> [EXTRACTED ENTRIES]

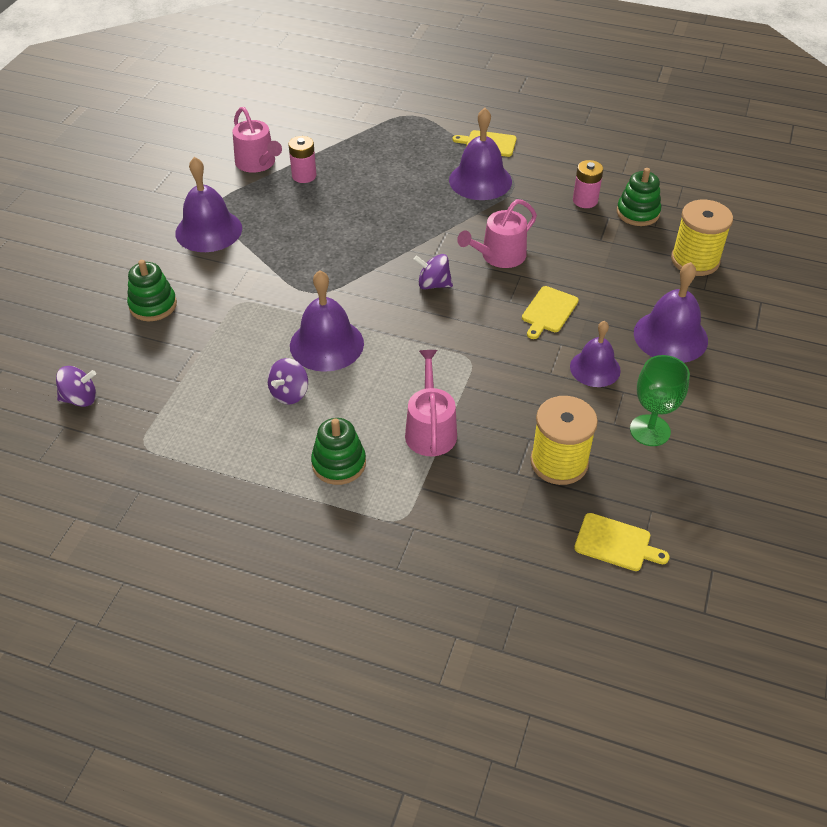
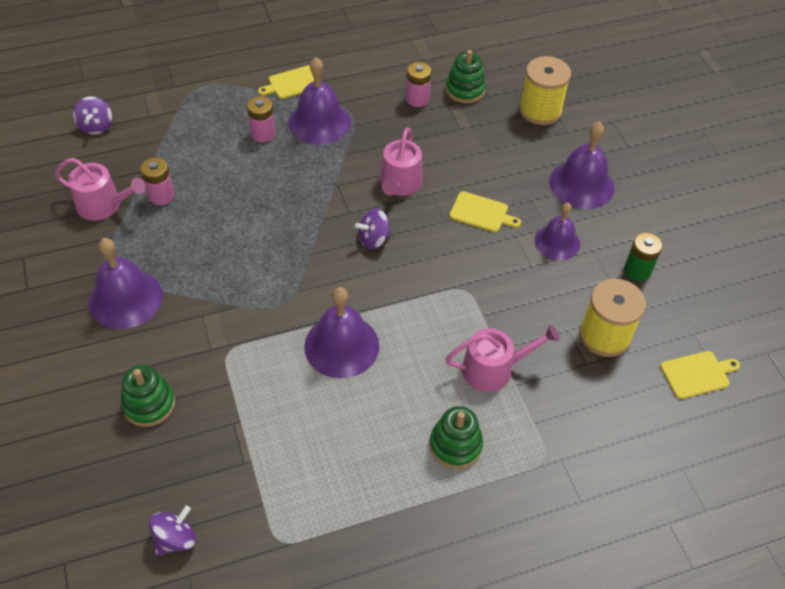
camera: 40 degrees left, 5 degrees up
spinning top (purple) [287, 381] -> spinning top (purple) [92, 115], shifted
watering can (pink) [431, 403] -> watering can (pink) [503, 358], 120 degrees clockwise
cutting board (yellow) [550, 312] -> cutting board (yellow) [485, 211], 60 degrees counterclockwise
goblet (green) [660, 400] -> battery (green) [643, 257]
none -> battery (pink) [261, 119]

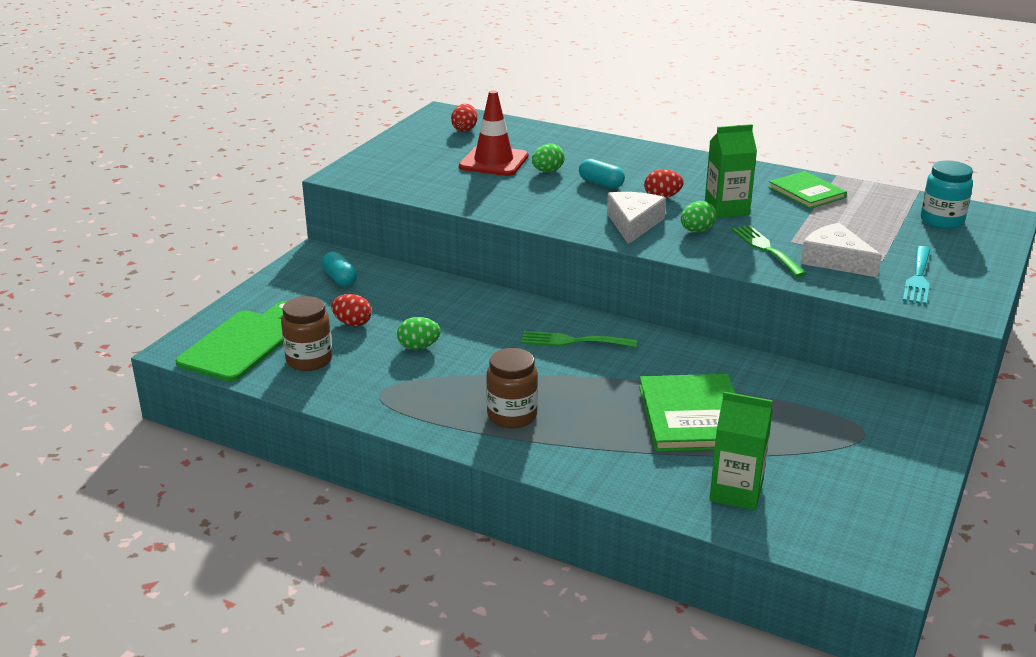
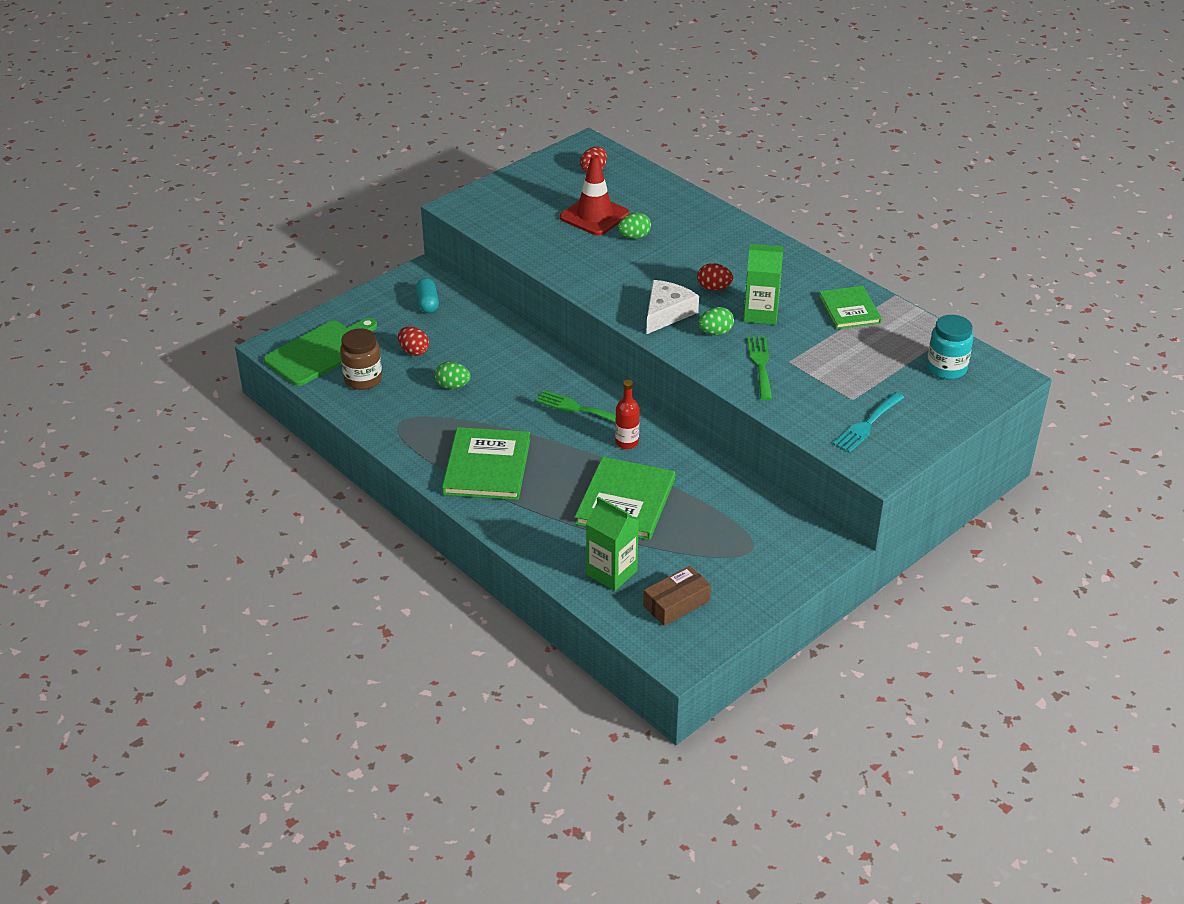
camera: 20 degrees right, 10 degrees up
jar (brown) [512, 388] -> book (green) [486, 463]
capsule (turquoise) [602, 174] -> none
cheese (white) [841, 250] -> none
none -> bottle (red) [627, 414]
none -> box (brown) [677, 596]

> [BRIEF]
The response must restate exactly the lines from the one containing "goblet (green) [660, 400]" through the end of the records above and must leave out all pictures.

> [SOLUTION BELOW]
goblet (green) [660, 400] -> battery (green) [643, 257]
none -> battery (pink) [261, 119]

camera: 20 degrees right, 10 degrees up
jar (brown) [512, 388] -> book (green) [486, 463]
capsule (turquoise) [602, 174] -> none
cheese (white) [841, 250] -> none
none -> bottle (red) [627, 414]
none -> box (brown) [677, 596]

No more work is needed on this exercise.